━━━ Exercise data ━━━
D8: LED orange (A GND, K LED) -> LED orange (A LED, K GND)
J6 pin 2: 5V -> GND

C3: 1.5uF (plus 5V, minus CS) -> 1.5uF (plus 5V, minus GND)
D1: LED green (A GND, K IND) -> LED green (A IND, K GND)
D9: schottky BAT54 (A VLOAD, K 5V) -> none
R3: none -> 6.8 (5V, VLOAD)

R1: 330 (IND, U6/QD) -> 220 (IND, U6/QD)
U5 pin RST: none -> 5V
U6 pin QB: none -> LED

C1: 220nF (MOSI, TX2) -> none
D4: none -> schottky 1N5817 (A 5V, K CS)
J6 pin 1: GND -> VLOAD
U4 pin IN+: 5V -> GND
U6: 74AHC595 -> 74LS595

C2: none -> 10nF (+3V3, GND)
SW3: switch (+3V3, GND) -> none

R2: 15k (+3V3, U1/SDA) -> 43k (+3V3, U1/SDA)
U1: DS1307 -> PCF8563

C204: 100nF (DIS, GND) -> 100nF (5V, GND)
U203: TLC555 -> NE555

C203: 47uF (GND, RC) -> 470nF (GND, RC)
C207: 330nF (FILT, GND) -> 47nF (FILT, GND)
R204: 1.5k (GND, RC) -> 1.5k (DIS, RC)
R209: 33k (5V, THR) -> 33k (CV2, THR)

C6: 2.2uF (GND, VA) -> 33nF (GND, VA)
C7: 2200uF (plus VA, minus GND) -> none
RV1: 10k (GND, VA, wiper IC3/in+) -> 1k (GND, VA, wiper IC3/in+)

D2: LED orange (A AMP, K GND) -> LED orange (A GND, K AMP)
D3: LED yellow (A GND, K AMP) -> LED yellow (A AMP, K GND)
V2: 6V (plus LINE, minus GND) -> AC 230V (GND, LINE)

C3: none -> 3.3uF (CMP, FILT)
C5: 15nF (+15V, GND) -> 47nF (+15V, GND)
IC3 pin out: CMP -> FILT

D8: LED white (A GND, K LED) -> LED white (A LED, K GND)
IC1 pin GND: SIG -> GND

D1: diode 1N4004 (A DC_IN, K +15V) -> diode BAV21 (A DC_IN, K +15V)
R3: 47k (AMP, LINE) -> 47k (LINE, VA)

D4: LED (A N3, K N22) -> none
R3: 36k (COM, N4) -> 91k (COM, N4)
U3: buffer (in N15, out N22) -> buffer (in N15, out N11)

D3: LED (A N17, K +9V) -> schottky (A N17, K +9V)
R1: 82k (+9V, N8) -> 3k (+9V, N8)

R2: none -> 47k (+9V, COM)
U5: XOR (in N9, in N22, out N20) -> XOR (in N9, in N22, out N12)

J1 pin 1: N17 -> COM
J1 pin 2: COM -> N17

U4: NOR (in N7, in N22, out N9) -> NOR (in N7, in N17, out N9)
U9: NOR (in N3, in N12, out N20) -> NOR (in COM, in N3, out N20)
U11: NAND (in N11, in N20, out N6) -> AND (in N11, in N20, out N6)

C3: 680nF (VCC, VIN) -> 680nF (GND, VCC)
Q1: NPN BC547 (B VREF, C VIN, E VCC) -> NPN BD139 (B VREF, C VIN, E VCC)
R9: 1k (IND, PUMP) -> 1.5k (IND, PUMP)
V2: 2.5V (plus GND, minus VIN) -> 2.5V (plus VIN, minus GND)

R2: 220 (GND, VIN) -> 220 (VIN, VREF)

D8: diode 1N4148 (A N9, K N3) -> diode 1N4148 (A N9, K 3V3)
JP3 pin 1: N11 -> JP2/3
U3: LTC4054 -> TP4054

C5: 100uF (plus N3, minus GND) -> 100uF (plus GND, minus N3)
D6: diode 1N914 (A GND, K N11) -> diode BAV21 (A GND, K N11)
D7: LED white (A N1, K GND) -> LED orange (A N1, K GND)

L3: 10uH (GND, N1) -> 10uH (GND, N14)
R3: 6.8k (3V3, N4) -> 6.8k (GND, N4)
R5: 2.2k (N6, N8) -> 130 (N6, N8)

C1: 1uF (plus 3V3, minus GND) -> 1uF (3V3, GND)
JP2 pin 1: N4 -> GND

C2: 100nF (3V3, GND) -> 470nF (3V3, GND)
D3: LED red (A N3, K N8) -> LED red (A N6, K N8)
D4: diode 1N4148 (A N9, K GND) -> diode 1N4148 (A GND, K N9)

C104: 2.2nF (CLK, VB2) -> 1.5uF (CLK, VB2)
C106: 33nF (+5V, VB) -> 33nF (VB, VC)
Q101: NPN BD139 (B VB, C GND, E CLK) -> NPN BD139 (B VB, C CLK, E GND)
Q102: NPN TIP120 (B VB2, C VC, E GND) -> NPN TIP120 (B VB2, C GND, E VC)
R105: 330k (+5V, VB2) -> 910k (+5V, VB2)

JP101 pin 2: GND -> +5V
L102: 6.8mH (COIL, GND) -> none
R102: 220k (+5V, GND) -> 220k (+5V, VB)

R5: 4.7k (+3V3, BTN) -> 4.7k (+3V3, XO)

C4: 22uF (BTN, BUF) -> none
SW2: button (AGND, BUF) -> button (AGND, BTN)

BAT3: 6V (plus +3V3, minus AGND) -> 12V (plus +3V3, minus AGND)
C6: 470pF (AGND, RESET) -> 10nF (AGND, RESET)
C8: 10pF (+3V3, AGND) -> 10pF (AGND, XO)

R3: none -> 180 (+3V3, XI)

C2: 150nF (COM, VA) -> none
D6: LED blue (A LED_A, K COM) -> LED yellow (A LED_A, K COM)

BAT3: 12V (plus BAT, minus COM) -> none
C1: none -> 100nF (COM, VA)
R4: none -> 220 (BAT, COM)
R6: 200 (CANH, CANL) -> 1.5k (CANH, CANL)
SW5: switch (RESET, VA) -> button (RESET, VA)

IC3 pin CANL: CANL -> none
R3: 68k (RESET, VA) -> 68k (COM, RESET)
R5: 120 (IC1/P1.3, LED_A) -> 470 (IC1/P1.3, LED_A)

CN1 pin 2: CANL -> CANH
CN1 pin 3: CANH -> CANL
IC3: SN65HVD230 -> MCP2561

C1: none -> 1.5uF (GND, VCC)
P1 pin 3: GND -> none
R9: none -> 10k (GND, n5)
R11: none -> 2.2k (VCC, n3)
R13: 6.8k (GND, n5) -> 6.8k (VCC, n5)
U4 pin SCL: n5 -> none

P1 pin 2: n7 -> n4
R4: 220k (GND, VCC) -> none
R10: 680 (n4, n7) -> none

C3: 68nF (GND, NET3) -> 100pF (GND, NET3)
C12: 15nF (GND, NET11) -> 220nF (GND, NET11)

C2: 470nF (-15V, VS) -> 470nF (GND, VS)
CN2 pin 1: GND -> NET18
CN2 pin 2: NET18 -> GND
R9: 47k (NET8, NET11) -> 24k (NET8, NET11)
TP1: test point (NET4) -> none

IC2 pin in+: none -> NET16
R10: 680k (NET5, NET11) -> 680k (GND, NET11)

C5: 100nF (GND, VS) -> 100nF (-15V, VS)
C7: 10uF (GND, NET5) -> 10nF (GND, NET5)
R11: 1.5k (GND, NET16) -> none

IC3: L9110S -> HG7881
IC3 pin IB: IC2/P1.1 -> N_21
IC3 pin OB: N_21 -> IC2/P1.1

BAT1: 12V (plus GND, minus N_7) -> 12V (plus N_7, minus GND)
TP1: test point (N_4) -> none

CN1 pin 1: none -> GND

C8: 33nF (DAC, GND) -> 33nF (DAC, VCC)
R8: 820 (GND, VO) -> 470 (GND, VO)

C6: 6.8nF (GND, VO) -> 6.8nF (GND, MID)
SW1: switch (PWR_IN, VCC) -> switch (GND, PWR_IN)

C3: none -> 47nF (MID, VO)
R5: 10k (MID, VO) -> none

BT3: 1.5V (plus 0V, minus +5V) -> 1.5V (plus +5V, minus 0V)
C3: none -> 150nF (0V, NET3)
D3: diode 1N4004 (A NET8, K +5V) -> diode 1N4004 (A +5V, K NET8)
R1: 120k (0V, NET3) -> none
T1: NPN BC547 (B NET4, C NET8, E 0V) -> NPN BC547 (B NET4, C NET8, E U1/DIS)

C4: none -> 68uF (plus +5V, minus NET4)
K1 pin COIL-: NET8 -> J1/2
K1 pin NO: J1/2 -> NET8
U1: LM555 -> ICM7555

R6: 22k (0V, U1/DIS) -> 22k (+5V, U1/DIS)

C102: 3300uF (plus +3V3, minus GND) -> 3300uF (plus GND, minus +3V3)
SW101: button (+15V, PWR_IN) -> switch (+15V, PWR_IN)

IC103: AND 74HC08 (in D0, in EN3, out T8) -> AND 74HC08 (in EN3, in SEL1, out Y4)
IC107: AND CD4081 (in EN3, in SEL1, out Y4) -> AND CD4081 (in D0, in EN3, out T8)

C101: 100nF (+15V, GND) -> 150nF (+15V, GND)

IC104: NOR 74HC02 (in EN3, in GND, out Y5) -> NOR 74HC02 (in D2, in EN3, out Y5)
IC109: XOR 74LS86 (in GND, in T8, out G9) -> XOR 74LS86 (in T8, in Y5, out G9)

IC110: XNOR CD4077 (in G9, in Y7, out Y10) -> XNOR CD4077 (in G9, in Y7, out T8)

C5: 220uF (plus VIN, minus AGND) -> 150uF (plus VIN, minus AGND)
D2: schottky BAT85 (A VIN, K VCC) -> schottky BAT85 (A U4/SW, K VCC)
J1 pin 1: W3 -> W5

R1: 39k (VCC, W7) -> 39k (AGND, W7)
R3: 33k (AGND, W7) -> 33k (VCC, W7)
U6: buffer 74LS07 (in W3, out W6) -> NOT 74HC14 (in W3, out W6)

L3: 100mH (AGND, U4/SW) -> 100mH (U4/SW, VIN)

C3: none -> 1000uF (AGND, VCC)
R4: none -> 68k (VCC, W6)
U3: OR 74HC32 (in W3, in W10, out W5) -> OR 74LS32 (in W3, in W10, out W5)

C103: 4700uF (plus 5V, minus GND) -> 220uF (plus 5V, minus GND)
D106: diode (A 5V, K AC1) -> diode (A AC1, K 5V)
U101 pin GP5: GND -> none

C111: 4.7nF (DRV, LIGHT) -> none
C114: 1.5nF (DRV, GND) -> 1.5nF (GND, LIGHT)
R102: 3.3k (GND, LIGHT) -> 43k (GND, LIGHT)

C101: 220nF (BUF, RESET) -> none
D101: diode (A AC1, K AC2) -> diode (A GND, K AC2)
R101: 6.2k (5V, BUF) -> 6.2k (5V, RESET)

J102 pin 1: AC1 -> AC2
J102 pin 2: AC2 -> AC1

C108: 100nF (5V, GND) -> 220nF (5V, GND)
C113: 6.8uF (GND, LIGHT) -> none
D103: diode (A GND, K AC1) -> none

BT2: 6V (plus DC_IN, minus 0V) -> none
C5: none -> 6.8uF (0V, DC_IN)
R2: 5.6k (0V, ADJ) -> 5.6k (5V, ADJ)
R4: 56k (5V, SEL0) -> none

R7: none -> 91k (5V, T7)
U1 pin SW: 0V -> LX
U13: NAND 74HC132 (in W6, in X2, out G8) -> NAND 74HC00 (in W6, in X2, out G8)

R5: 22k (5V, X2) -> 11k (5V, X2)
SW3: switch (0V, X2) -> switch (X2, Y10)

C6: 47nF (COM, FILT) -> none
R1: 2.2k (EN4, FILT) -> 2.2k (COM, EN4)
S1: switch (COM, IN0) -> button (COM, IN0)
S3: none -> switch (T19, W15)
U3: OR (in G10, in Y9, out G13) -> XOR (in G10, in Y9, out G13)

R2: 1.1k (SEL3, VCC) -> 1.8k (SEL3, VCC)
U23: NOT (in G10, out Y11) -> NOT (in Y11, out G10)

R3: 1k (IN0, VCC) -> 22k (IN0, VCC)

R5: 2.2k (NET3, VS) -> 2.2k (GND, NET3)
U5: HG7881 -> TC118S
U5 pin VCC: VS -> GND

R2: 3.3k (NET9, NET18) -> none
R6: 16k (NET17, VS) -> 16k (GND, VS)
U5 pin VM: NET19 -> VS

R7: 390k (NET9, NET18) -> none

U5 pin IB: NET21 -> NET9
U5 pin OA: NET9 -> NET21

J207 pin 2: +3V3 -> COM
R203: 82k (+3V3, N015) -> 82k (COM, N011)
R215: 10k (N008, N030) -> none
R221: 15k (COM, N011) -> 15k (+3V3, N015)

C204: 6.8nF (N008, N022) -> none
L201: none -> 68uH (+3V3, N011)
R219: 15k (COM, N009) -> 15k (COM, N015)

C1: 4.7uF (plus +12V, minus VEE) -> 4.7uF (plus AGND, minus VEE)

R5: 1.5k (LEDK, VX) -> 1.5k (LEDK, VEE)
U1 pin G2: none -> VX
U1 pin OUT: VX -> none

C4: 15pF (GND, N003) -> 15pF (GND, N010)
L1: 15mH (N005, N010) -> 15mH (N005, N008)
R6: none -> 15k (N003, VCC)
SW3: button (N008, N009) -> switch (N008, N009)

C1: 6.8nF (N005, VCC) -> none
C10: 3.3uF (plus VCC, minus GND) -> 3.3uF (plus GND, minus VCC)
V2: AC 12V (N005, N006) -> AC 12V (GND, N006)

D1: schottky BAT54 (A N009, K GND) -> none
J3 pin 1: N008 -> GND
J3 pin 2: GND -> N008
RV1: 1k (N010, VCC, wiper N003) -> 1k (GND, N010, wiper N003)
━━━
How to complete this task: Starting at the line that has "R3: none -> 180 (+3V3, XI)" in the records above, restate word for word every line until the one that has "R3: 68k (RESET, VA) -> 68k (COM, RESET)", and include that one as well.

Answer to this exercise:
R3: none -> 180 (+3V3, XI)

C2: 150nF (COM, VA) -> none
D6: LED blue (A LED_A, K COM) -> LED yellow (A LED_A, K COM)

BAT3: 12V (plus BAT, minus COM) -> none
C1: none -> 100nF (COM, VA)
R4: none -> 220 (BAT, COM)
R6: 200 (CANH, CANL) -> 1.5k (CANH, CANL)
SW5: switch (RESET, VA) -> button (RESET, VA)

IC3 pin CANL: CANL -> none
R3: 68k (RESET, VA) -> 68k (COM, RESET)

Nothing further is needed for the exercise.